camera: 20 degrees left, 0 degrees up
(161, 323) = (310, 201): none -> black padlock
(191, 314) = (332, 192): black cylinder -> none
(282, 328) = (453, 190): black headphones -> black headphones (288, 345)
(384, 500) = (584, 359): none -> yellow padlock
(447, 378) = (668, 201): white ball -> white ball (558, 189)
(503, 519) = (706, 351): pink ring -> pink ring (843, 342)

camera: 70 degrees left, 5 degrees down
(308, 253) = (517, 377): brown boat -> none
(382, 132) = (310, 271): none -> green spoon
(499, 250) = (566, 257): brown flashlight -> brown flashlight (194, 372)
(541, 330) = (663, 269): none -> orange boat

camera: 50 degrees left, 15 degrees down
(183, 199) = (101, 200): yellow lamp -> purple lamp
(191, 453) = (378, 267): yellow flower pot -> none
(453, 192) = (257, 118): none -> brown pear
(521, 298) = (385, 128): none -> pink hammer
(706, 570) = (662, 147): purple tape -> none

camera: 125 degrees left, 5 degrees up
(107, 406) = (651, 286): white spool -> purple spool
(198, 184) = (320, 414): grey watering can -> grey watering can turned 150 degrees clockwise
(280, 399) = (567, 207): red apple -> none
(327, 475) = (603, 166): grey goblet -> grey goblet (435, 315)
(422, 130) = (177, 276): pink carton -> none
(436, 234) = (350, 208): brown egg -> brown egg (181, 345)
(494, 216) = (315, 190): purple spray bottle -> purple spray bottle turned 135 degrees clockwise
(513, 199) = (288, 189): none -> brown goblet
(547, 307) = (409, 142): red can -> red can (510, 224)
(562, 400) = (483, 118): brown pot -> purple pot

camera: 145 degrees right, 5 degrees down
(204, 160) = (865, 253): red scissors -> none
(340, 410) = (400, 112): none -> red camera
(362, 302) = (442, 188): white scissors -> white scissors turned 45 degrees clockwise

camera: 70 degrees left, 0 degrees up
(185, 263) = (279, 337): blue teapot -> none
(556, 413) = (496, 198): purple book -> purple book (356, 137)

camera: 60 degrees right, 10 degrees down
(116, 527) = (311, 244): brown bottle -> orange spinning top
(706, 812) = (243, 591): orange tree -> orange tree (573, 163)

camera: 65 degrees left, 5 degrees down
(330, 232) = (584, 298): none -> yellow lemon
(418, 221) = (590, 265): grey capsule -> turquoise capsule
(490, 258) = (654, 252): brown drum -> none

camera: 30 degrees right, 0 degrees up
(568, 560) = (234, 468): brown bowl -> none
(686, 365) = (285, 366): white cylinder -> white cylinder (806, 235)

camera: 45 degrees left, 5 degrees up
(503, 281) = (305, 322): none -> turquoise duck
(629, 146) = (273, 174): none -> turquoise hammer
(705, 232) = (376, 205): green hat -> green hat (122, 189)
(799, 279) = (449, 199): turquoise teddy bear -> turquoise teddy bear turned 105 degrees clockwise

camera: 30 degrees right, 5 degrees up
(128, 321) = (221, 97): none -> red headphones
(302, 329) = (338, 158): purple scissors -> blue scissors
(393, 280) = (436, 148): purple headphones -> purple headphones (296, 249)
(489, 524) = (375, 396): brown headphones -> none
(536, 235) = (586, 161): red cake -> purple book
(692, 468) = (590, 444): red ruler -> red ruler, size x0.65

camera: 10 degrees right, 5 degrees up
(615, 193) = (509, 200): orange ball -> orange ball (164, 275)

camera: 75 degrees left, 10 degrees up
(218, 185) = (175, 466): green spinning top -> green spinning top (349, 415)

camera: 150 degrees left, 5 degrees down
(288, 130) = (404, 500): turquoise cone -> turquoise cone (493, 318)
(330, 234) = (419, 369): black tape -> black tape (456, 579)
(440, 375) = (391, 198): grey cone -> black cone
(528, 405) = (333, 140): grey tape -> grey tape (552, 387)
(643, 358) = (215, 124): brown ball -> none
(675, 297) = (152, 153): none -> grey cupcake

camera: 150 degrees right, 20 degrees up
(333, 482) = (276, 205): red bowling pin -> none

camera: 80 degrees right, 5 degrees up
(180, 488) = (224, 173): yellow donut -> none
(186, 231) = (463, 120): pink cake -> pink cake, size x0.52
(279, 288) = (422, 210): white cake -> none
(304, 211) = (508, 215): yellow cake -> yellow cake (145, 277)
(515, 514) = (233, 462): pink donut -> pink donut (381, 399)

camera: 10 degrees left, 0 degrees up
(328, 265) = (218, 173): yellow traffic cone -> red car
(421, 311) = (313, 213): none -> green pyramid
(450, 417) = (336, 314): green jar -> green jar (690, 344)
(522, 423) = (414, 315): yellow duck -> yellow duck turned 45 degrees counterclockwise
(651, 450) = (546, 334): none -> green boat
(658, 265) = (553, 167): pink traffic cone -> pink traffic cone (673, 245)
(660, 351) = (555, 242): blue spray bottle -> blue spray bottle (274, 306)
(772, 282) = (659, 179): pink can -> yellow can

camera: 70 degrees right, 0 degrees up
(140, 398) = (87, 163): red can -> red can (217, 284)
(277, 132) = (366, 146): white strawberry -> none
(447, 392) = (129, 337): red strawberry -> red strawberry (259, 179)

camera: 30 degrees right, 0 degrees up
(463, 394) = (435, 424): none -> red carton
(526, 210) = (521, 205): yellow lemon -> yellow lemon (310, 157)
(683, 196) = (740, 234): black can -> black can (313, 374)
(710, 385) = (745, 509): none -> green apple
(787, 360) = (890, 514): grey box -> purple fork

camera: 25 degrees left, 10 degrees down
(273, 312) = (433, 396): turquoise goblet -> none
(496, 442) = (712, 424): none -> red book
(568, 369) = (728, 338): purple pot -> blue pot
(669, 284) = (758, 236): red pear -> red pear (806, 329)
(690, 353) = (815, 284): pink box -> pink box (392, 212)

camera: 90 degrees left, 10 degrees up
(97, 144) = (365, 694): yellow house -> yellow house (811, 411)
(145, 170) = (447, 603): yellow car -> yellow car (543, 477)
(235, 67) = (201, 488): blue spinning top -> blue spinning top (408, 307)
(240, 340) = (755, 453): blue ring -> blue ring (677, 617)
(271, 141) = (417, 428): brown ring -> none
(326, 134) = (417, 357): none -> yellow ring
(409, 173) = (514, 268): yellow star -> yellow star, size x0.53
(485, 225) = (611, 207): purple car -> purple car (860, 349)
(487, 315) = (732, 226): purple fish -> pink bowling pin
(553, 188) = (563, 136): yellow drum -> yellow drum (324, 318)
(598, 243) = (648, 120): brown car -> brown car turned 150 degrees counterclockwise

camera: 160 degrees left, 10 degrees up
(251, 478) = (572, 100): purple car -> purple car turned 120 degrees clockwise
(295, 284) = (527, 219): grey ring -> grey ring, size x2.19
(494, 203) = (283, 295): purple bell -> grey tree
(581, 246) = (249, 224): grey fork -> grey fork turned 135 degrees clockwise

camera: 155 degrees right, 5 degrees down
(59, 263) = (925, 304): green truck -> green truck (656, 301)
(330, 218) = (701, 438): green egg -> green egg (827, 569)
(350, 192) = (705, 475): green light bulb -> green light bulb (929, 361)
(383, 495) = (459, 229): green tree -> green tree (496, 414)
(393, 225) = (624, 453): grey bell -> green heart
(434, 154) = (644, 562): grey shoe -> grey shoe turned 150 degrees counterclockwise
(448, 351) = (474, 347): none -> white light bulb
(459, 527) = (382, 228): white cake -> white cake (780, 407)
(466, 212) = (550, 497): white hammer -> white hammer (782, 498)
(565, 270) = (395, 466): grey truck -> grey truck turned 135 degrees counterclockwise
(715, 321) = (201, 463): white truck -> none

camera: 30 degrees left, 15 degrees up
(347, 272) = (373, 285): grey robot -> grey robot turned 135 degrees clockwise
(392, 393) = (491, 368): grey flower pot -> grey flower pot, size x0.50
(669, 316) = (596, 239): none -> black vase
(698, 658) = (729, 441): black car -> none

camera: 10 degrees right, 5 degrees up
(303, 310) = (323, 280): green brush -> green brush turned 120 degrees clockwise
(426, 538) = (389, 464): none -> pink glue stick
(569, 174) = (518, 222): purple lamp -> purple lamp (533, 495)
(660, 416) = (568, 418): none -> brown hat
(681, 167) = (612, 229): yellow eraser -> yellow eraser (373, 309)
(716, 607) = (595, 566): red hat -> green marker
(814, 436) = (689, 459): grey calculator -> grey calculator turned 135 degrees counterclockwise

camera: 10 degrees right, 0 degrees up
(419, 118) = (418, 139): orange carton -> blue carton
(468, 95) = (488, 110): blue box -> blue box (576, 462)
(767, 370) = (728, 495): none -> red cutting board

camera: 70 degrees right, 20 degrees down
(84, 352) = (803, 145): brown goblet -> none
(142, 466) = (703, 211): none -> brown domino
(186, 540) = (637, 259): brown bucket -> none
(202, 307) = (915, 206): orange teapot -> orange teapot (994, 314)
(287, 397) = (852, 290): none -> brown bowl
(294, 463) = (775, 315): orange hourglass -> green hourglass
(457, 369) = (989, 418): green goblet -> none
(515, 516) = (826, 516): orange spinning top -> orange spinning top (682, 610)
####################
Exactly as they appear above, output the lines of the data from the first through the one that contains "(308, 253) = (517, 377): brown boat -> none", and only those lines.

EXERCISE SOLUTION
camera: 20 degrees left, 0 degrees up
(161, 323) = (310, 201): none -> black padlock
(191, 314) = (332, 192): black cylinder -> none
(282, 328) = (453, 190): black headphones -> black headphones (288, 345)
(384, 500) = (584, 359): none -> yellow padlock
(447, 378) = (668, 201): white ball -> white ball (558, 189)
(503, 519) = (706, 351): pink ring -> pink ring (843, 342)

camera: 70 degrees left, 5 degrees down
(308, 253) = (517, 377): brown boat -> none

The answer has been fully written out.